Supplied material:

Begin

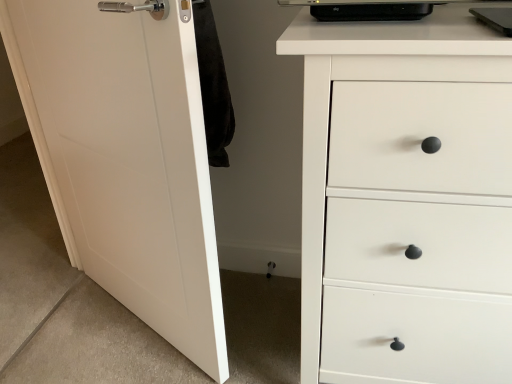
Question: Is white matte door at left spatially inside white matte chest of drawers at right, or outside of it?

Choices:
 (A) inside
 (B) outside

Answer: (B)

Question: Considering their positions, is white matte door at left located in front of or behind white matte chest of drawers at right?

Choices:
 (A) front
 (B) behind

Answer: (B)

Question: From the image's perspective, is white matte door at left above or below white matte chest of drawers at right?

Choices:
 (A) below
 (B) above

Answer: (B)

Question: Is white matte chest of drawers at right inside the boundaries of white matte door at left, or outside?

Choices:
 (A) inside
 (B) outside

Answer: (B)

Question: In terms of size, does white matte chest of drawers at right appear bigger or smaller than white matte door at left?

Choices:
 (A) big
 (B) small

Answer: (A)

Question: In the image, is white matte chest of drawers at right on the left side or the right side of white matte door at left?

Choices:
 (A) right
 (B) left

Answer: (A)

Question: From a real-world perspective, is white matte chest of drawers at right above or below white matte door at left?

Choices:
 (A) above
 (B) below

Answer: (B)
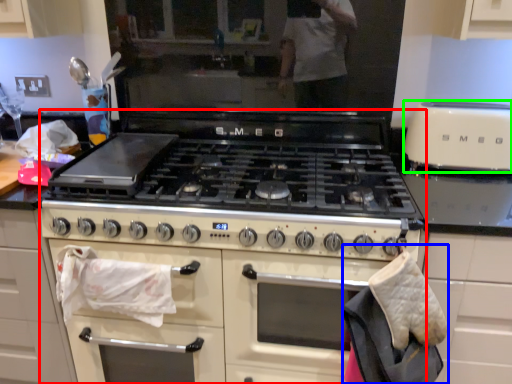
Question: Estimate the real-world distances between objects in this image. Which object is closer to appliance (highlighted by a red box), material (highlighted by a blue box) or kitchen appliance (highlighted by a green box)?

Choices:
 (A) material
 (B) kitchen appliance

Answer: (A)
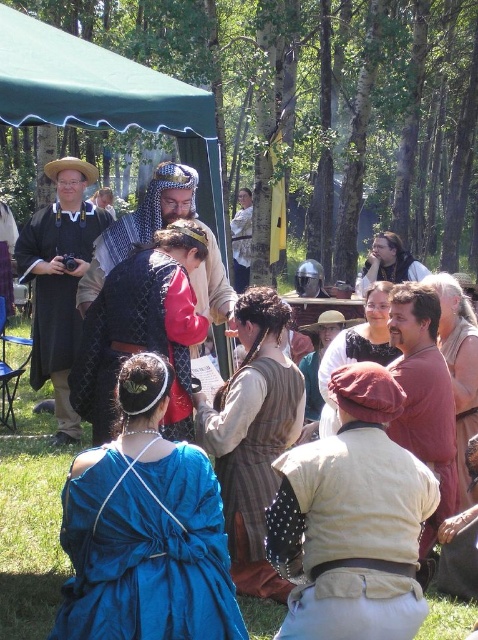
Is matte black robe at left above matte black tunic at center?

No.

This screenshot has height=640, width=478. What do you see at coordinates (60, 280) in the screenshot?
I see `matte black robe at left` at bounding box center [60, 280].

The height and width of the screenshot is (640, 478). Identify the location of matte black robe at left. (60, 280).

Which is behind, point (73, 268) or point (452, 371)?

Positioned behind is point (73, 268).

Image resolution: width=478 pixels, height=640 pixels. Find the location of `matte black robe at left`. matte black robe at left is located at coordinates (60, 280).

Between point (74, 273) and point (415, 358), which one is positioned in front?

Point (415, 358)

Looking at this image, is matte black robe at left to the right of matte brown tunic at center from the viewer's perspective?

No, matte black robe at left is not to the right of matte brown tunic at center.

Which is in front, point (96, 216) or point (417, 308)?

Point (417, 308) is in front.

Where is `matte black robe at left`? matte black robe at left is located at coordinates (60, 280).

End

Please retype every line of the listing from the one containing "The height and" through the end of the listing, including both ends.

The height and width of the screenshot is (640, 478). Identify the location of matte black robe at left. (60, 280).

Which is behind, point (73, 268) or point (452, 371)?

Positioned behind is point (73, 268).

Image resolution: width=478 pixels, height=640 pixels. Find the location of `matte black robe at left`. matte black robe at left is located at coordinates (60, 280).

Between point (74, 273) and point (415, 358), which one is positioned in front?

Point (415, 358)

Looking at this image, is matte black robe at left to the right of matte brown tunic at center from the viewer's perspective?

No, matte black robe at left is not to the right of matte brown tunic at center.

Which is in front, point (96, 216) or point (417, 308)?

Point (417, 308) is in front.

Where is `matte black robe at left`? matte black robe at left is located at coordinates (60, 280).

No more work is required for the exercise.